*GOAL OF THE EXERCISE*.
Keep the pictures out of the copy and repeat the records exactly.

(SOURCE MATERIAL begins)

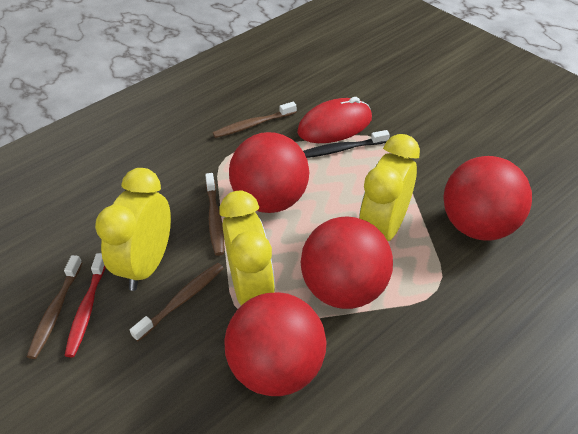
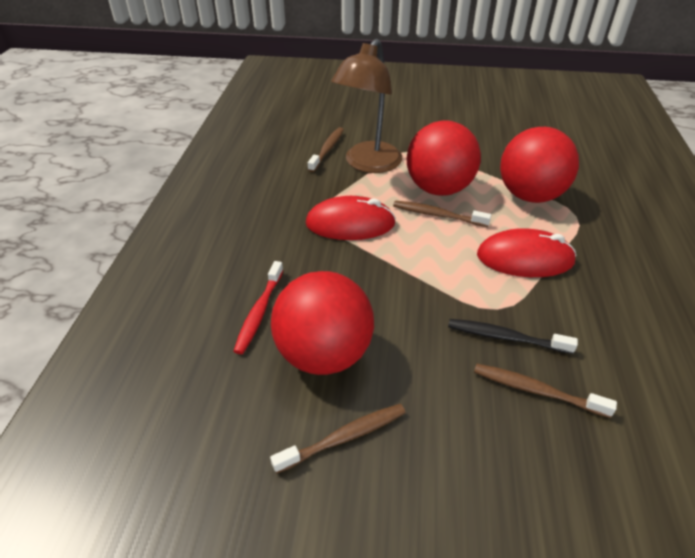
brown lamp: 0 -> 1
red ball: 4 -> 3
red mouse: 1 -> 2
yellow clock: 3 -> 0

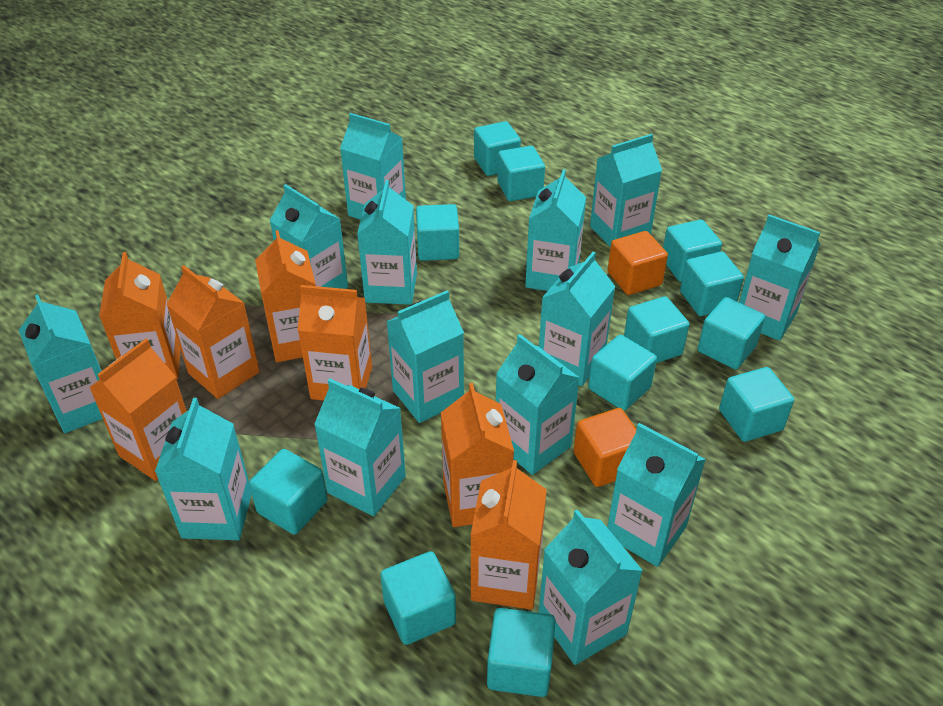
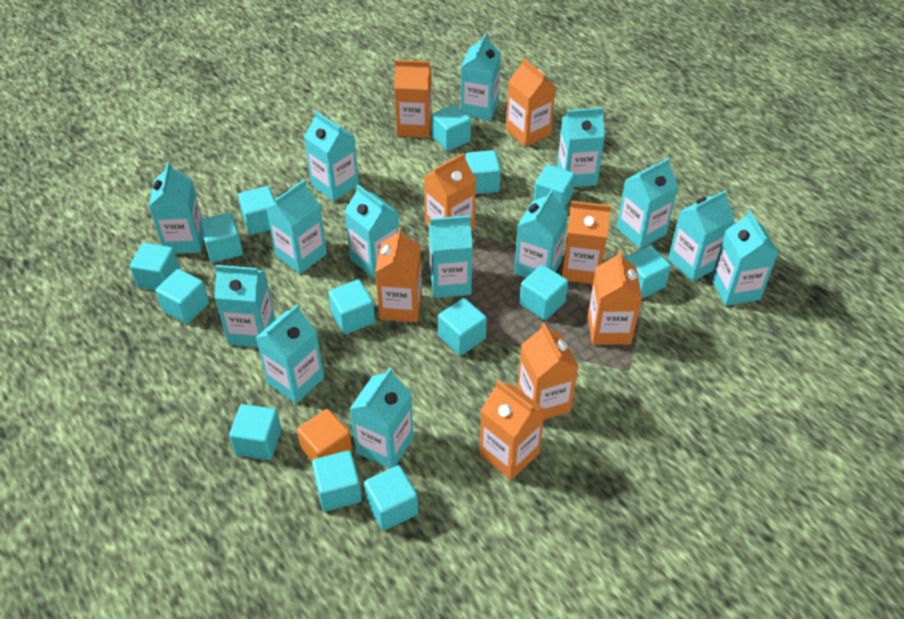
orange carton: 7 -> 8
orange cube: 2 -> 1
turquoise cube: 12 -> 14

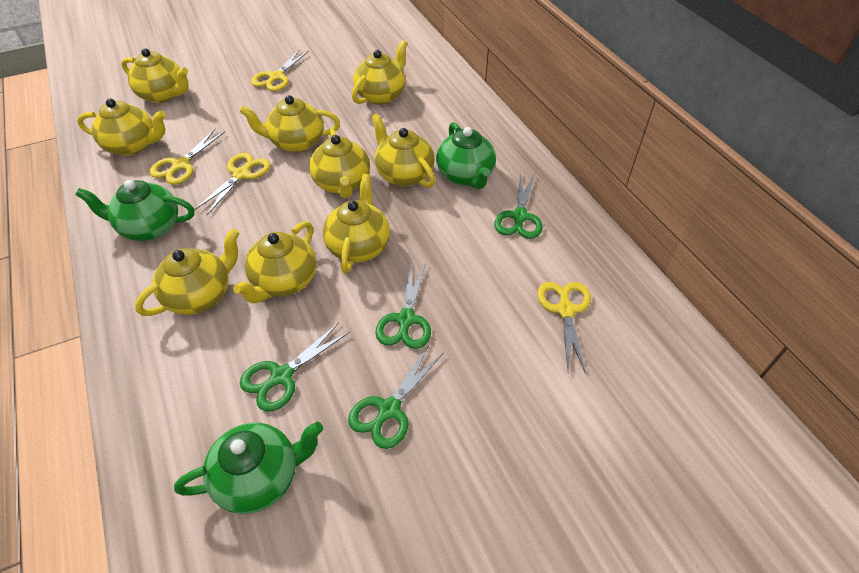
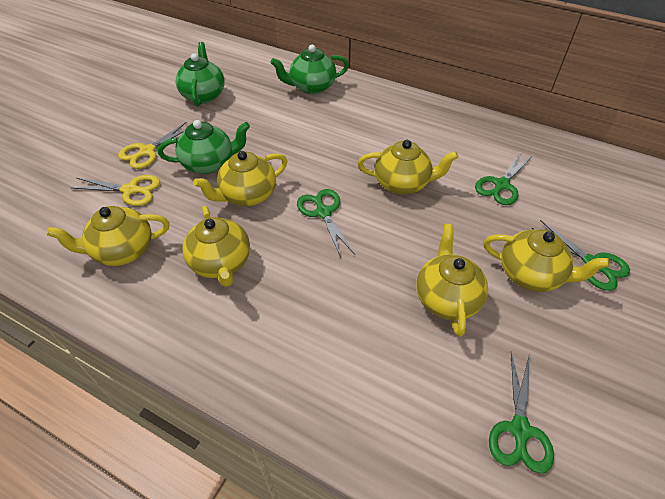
yellow scissors: 4 -> 2
yellow teapot: 9 -> 6

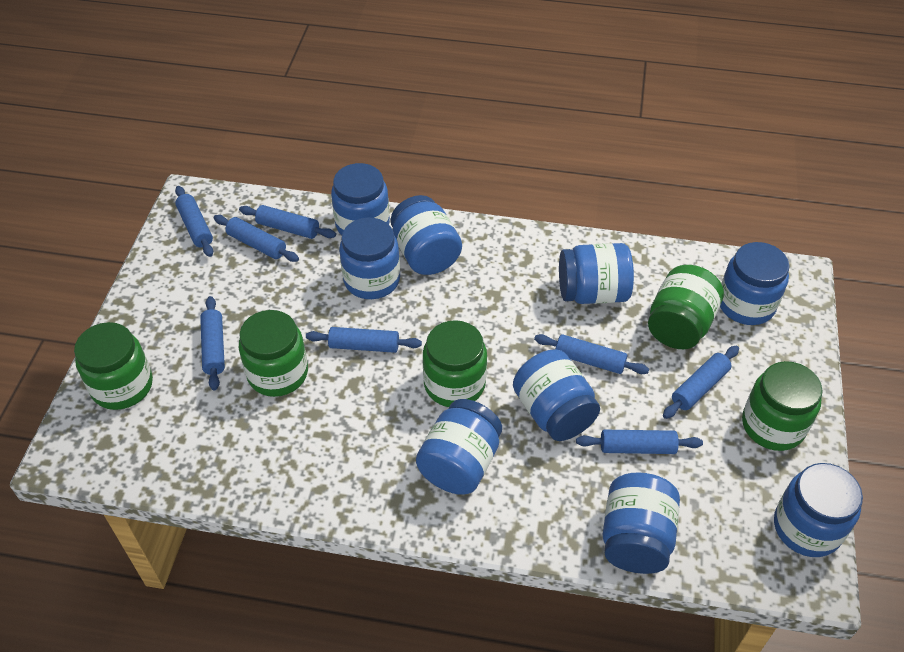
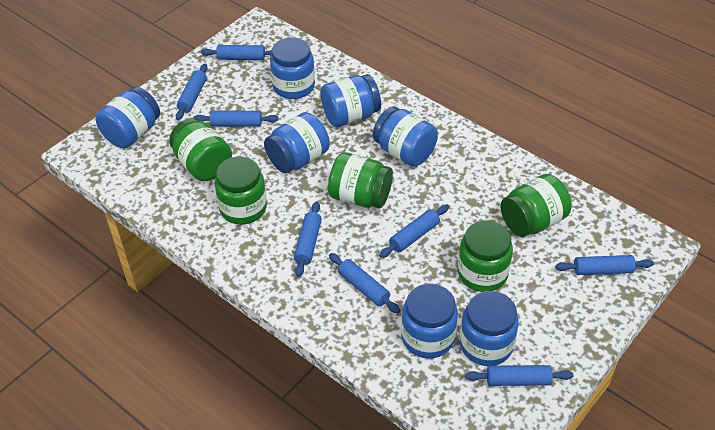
blue jar: 9 -> 7

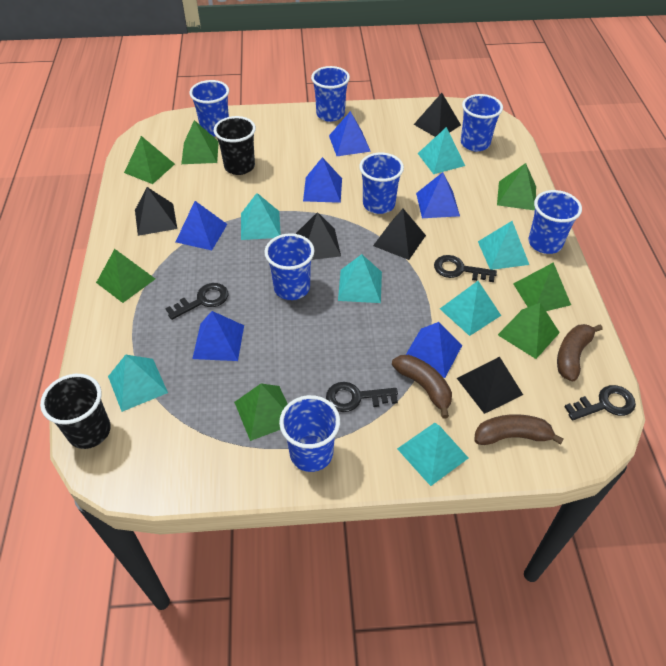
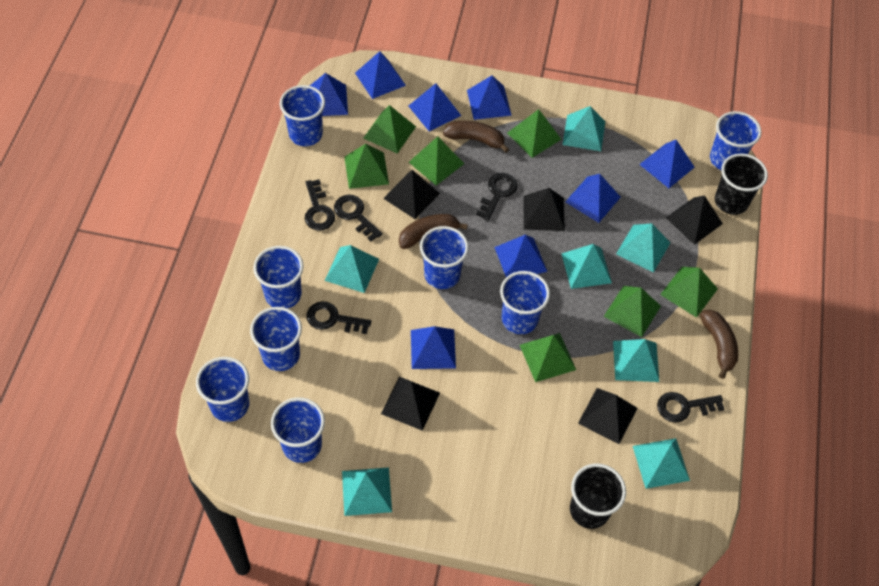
black key: 4 -> 5
blue cup: 7 -> 8
blue pyramid: 6 -> 8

(SOURCE MATERIAL ends)

*RESPONSE TO THE EXERCISE*.
brown lamp: 0 -> 1
red ball: 4 -> 3
red mouse: 1 -> 2
yellow clock: 3 -> 0

orange carton: 7 -> 8
orange cube: 2 -> 1
turquoise cube: 12 -> 14

yellow scissors: 4 -> 2
yellow teapot: 9 -> 6

blue jar: 9 -> 7

black key: 4 -> 5
blue cup: 7 -> 8
blue pyramid: 6 -> 8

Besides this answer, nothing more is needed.